Please repeat the records exactly from their first line, finishing at the line containing "D103: LED red" and including it.

(RECORDS FOR PROCESSING)

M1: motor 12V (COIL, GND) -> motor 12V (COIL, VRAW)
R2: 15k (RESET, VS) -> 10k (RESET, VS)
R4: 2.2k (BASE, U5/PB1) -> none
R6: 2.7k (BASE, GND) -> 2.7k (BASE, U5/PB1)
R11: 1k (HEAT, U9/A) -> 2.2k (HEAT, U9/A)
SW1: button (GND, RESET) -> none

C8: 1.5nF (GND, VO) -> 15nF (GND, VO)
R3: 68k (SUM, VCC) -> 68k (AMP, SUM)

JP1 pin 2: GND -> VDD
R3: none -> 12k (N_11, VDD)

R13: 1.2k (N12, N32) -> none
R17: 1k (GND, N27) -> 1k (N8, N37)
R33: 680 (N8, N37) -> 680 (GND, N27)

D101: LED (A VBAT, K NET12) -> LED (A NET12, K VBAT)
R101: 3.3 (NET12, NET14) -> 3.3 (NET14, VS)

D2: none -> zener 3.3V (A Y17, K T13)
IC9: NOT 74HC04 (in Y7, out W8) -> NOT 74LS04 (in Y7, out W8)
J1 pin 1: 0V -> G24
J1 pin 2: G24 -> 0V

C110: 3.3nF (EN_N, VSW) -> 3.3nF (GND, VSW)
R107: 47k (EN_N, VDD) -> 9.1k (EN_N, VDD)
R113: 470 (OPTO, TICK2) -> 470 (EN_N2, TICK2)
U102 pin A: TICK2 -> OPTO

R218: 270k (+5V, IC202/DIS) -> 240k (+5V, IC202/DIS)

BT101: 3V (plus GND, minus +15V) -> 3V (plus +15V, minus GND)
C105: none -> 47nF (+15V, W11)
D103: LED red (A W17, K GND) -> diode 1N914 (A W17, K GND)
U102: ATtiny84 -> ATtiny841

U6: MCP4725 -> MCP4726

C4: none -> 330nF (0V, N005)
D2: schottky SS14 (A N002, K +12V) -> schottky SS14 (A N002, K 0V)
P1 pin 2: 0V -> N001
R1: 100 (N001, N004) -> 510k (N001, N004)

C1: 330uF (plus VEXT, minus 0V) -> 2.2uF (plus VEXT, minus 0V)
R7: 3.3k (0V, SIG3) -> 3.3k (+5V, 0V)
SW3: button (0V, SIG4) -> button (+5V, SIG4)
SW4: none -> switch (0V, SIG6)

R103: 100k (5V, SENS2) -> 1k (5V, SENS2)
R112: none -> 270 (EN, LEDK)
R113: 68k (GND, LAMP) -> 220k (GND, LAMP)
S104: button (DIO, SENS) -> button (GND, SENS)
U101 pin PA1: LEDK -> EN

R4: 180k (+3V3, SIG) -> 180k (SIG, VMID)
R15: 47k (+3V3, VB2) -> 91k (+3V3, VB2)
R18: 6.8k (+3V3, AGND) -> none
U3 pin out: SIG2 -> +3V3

(End RECORDS FOR PROCESSING)

## OUTPUT BELOW:
M1: motor 12V (COIL, GND) -> motor 12V (COIL, VRAW)
R2: 15k (RESET, VS) -> 10k (RESET, VS)
R4: 2.2k (BASE, U5/PB1) -> none
R6: 2.7k (BASE, GND) -> 2.7k (BASE, U5/PB1)
R11: 1k (HEAT, U9/A) -> 2.2k (HEAT, U9/A)
SW1: button (GND, RESET) -> none

C8: 1.5nF (GND, VO) -> 15nF (GND, VO)
R3: 68k (SUM, VCC) -> 68k (AMP, SUM)

JP1 pin 2: GND -> VDD
R3: none -> 12k (N_11, VDD)

R13: 1.2k (N12, N32) -> none
R17: 1k (GND, N27) -> 1k (N8, N37)
R33: 680 (N8, N37) -> 680 (GND, N27)

D101: LED (A VBAT, K NET12) -> LED (A NET12, K VBAT)
R101: 3.3 (NET12, NET14) -> 3.3 (NET14, VS)

D2: none -> zener 3.3V (A Y17, K T13)
IC9: NOT 74HC04 (in Y7, out W8) -> NOT 74LS04 (in Y7, out W8)
J1 pin 1: 0V -> G24
J1 pin 2: G24 -> 0V

C110: 3.3nF (EN_N, VSW) -> 3.3nF (GND, VSW)
R107: 47k (EN_N, VDD) -> 9.1k (EN_N, VDD)
R113: 470 (OPTO, TICK2) -> 470 (EN_N2, TICK2)
U102 pin A: TICK2 -> OPTO

R218: 270k (+5V, IC202/DIS) -> 240k (+5V, IC202/DIS)

BT101: 3V (plus GND, minus +15V) -> 3V (plus +15V, minus GND)
C105: none -> 47nF (+15V, W11)
D103: LED red (A W17, K GND) -> diode 1N914 (A W17, K GND)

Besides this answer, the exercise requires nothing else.